The data: Begin
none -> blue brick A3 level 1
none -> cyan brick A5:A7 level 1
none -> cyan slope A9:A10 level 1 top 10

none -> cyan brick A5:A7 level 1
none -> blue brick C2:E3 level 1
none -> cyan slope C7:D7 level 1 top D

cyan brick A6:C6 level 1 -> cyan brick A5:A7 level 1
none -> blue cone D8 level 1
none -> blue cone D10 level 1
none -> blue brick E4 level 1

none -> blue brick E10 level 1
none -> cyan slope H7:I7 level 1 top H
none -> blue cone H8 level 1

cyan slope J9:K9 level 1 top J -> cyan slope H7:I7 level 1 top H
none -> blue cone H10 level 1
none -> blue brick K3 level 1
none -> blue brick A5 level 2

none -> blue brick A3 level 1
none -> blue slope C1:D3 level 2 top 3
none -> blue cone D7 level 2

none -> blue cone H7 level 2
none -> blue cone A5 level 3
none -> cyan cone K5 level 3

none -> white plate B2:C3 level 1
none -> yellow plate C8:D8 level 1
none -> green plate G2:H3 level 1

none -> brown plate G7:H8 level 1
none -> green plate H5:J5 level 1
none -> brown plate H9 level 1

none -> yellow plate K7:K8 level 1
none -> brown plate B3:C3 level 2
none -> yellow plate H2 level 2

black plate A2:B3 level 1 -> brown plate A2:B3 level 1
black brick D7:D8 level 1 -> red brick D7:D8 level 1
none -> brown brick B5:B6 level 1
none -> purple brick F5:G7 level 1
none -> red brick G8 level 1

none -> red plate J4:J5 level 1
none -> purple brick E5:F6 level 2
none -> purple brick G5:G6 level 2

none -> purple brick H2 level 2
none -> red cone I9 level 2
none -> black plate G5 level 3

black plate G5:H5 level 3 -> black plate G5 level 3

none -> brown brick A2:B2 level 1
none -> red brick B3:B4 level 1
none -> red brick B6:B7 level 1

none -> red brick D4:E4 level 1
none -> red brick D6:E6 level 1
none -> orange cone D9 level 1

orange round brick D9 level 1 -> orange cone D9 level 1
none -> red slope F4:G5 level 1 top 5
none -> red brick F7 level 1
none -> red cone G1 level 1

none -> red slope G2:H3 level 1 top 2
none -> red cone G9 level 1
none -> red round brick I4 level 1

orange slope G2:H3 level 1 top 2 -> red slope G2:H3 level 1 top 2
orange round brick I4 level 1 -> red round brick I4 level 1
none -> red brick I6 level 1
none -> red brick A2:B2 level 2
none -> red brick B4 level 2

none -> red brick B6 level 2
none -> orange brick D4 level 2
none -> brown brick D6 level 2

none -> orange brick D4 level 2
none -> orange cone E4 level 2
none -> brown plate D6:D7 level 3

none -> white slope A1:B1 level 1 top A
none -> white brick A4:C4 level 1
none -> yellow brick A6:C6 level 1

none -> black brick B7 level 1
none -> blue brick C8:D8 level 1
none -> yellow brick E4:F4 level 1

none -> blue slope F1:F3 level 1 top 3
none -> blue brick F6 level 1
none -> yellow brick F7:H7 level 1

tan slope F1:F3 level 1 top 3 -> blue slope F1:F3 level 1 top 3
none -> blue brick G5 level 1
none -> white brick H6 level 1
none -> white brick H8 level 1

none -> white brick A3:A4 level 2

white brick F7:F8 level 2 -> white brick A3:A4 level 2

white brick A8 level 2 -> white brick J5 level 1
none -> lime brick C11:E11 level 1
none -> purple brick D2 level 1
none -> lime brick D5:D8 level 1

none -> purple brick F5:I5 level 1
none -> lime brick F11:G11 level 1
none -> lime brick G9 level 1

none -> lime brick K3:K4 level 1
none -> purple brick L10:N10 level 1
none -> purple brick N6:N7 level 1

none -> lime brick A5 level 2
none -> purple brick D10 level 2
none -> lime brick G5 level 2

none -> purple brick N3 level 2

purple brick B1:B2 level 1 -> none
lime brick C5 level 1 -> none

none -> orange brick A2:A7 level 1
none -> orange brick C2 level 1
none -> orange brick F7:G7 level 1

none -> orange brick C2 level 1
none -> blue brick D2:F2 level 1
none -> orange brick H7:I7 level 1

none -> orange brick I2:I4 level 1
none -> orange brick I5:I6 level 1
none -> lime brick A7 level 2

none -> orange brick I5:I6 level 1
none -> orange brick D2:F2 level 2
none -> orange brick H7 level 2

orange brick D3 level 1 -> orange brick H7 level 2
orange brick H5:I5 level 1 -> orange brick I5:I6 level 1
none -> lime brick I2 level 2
The data: End
**Exercise requirements:** Look above for the line holding "none -> brown brick A2:B2 level 1" and the line holding "none -> red brick B6 level 2". Retype both, and every line between them, word for word and nothing else.

**Response:**
none -> brown brick A2:B2 level 1
none -> red brick B3:B4 level 1
none -> red brick B6:B7 level 1

none -> red brick D4:E4 level 1
none -> red brick D6:E6 level 1
none -> orange cone D9 level 1

orange round brick D9 level 1 -> orange cone D9 level 1
none -> red slope F4:G5 level 1 top 5
none -> red brick F7 level 1
none -> red cone G1 level 1

none -> red slope G2:H3 level 1 top 2
none -> red cone G9 level 1
none -> red round brick I4 level 1

orange slope G2:H3 level 1 top 2 -> red slope G2:H3 level 1 top 2
orange round brick I4 level 1 -> red round brick I4 level 1
none -> red brick I6 level 1
none -> red brick A2:B2 level 2
none -> red brick B4 level 2

none -> red brick B6 level 2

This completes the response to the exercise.